Transcribe the data below verbatim from the line with "green banana: 0 -> 1" to the line with "yellow key: 3 -> 2". Include both of those lines.

Extracted entries:
▼

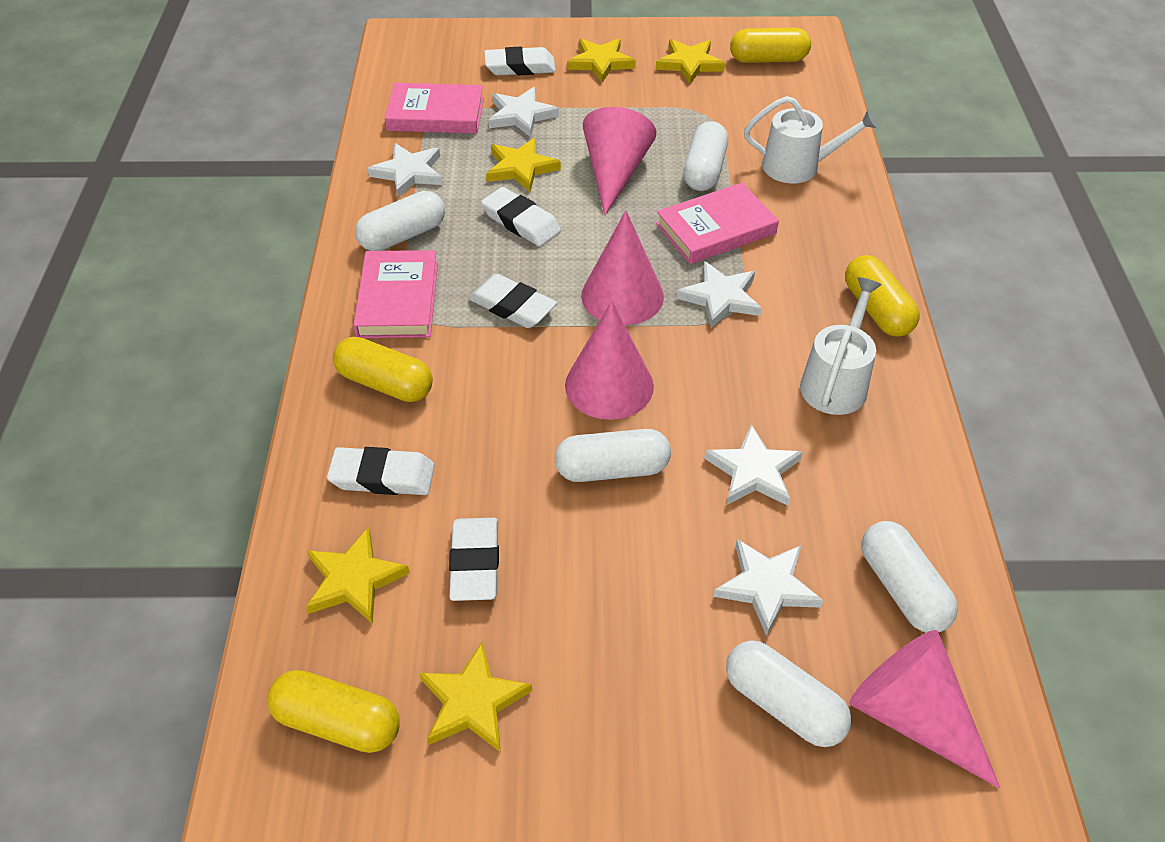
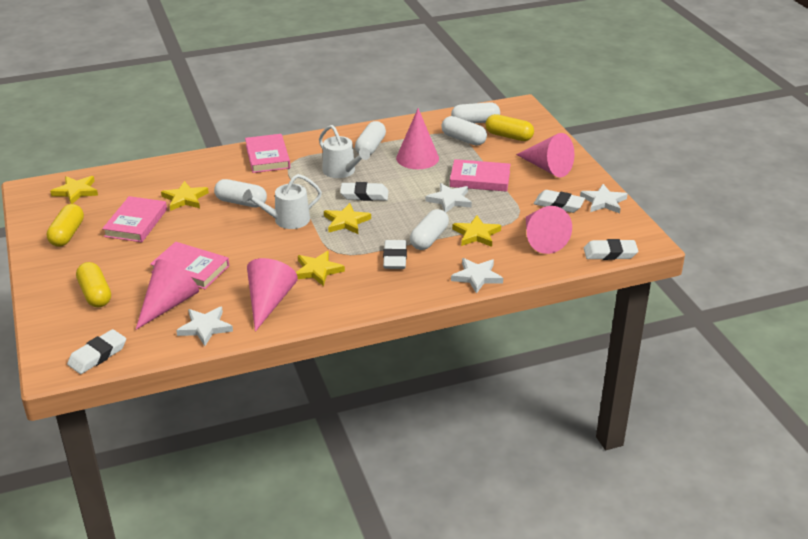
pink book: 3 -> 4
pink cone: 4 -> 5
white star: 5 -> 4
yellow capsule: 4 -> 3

▲
▼

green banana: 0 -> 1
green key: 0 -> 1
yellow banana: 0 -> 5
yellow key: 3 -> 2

▲

Solution to this exercise:
green banana: 0 -> 1
green key: 0 -> 1
yellow banana: 0 -> 5
yellow key: 3 -> 2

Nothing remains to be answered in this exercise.